Records from a collection

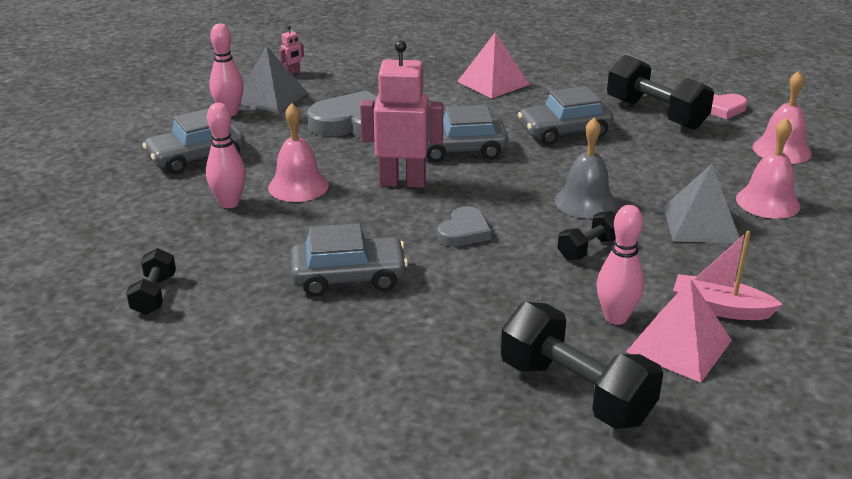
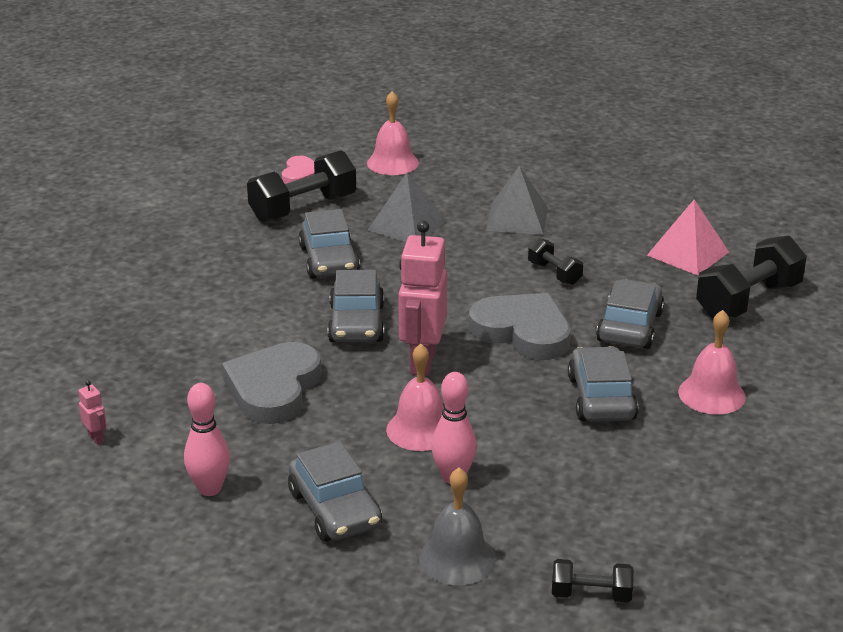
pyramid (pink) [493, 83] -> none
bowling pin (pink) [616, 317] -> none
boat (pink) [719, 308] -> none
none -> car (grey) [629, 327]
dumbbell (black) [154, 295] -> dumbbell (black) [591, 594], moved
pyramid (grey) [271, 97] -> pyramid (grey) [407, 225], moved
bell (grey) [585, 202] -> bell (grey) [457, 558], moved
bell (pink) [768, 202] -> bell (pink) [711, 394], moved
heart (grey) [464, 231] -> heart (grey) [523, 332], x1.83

Task details:
Whenever a line of the entries contains "pink", it counts toward the total; state that total alone.

Answer space:
4